> ABOUT THIS EXERCISE: Your response should consist of the entire listing, transcribed exactly, with every image left out.

> DATA SHOWN:
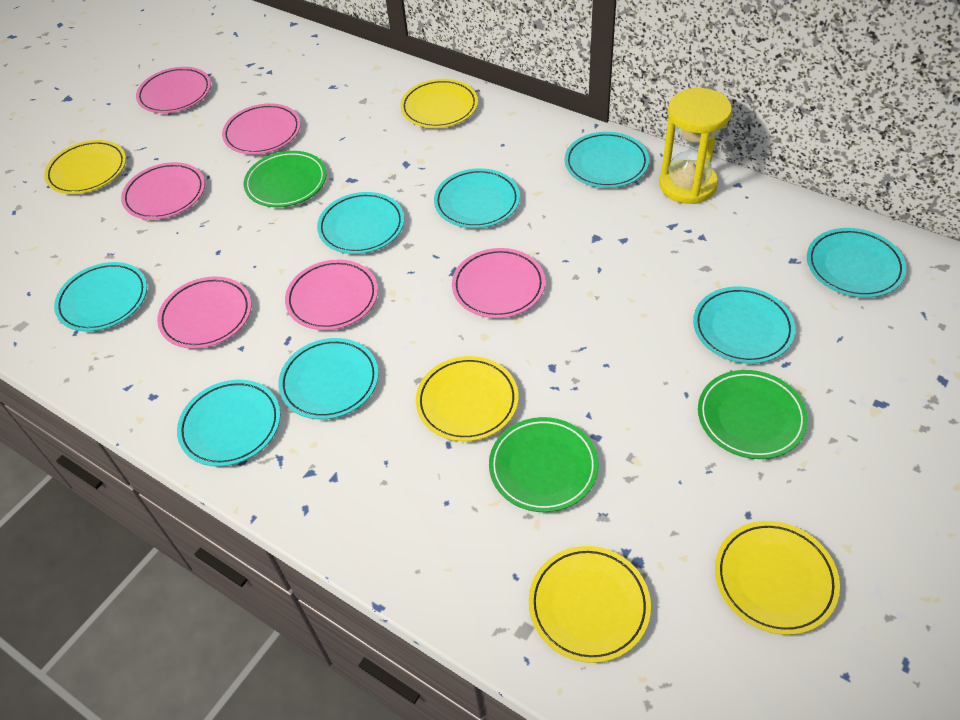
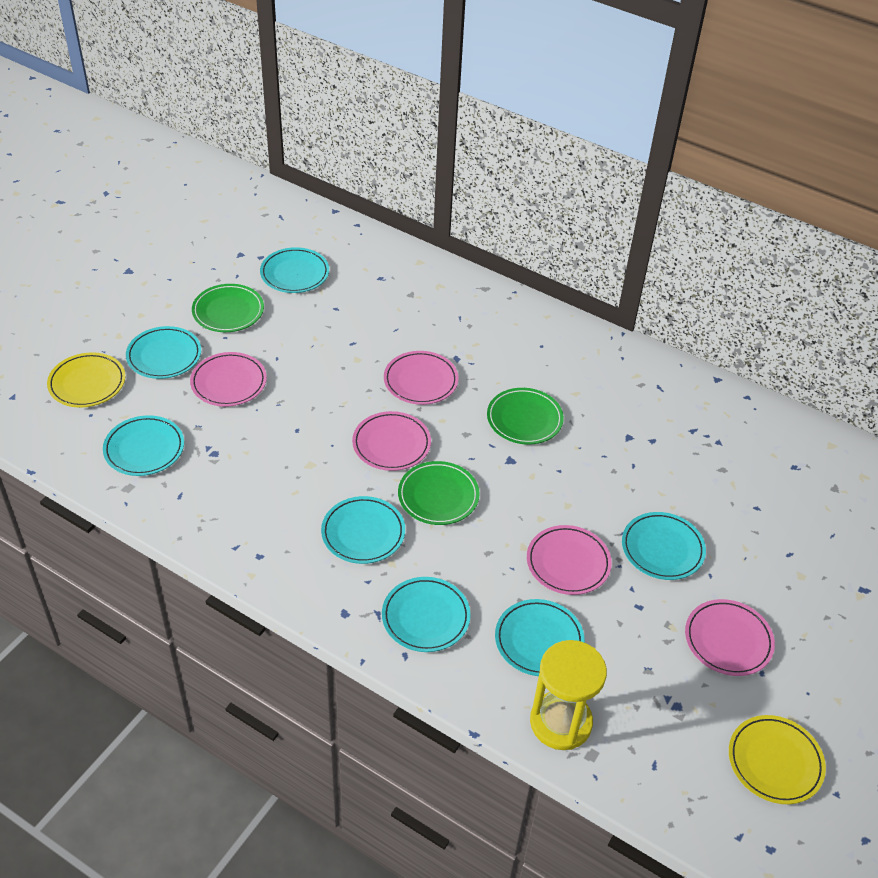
pink plate: 6 -> 5
turquoise plate: 8 -> 7
yellow plate: 5 -> 2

> SOLUTION TO THIS EXERCISE:
pink plate: 6 -> 5
turquoise plate: 8 -> 7
yellow plate: 5 -> 2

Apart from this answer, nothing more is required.